Before-and-after change data:
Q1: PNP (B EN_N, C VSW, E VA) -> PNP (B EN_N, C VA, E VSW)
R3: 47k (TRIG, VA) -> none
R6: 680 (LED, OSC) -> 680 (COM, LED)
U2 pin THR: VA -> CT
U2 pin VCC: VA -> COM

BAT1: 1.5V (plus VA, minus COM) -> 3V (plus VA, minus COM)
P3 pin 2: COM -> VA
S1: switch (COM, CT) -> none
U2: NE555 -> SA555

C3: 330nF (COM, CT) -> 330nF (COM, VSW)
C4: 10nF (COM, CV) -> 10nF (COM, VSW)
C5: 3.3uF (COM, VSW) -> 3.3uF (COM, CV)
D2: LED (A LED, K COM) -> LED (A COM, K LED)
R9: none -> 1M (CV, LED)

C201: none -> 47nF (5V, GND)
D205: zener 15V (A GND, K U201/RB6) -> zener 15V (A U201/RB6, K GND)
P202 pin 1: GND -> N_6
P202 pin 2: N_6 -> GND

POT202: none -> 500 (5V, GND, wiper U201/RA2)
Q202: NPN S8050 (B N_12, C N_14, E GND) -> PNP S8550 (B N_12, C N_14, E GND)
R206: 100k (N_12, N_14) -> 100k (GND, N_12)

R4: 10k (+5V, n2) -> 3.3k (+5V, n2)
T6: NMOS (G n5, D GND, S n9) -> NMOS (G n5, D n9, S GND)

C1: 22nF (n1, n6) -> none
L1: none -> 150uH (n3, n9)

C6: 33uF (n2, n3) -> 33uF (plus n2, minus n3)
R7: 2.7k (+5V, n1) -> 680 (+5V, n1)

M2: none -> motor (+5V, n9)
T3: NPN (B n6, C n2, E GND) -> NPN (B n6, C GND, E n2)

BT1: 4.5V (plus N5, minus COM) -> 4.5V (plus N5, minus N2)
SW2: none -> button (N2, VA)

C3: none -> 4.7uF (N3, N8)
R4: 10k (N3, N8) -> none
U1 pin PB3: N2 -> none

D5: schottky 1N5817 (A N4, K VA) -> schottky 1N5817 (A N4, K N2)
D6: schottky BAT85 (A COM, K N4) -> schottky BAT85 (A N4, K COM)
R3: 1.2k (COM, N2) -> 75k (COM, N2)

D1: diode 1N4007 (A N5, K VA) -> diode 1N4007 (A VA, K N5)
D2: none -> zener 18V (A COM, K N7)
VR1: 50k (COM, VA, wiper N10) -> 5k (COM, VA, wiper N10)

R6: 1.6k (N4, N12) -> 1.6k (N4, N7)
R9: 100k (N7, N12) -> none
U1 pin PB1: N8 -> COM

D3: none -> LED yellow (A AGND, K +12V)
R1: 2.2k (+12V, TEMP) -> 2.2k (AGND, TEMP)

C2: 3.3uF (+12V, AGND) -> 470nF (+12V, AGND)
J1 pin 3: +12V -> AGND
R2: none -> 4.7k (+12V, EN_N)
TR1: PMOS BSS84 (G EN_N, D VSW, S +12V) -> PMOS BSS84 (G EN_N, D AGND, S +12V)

**What to produce**: Starting at the line that has "R6: 680 (LED, OSC) -> 680 (COM, LED)" and ending at the line that has "C4: 10nF (COM, CV) -> 10nF (COM, VSW)", please write out the lines above exactly, leaving out all others.

**Expected answer**:
R6: 680 (LED, OSC) -> 680 (COM, LED)
U2 pin THR: VA -> CT
U2 pin VCC: VA -> COM

BAT1: 1.5V (plus VA, minus COM) -> 3V (plus VA, minus COM)
P3 pin 2: COM -> VA
S1: switch (COM, CT) -> none
U2: NE555 -> SA555

C3: 330nF (COM, CT) -> 330nF (COM, VSW)
C4: 10nF (COM, CV) -> 10nF (COM, VSW)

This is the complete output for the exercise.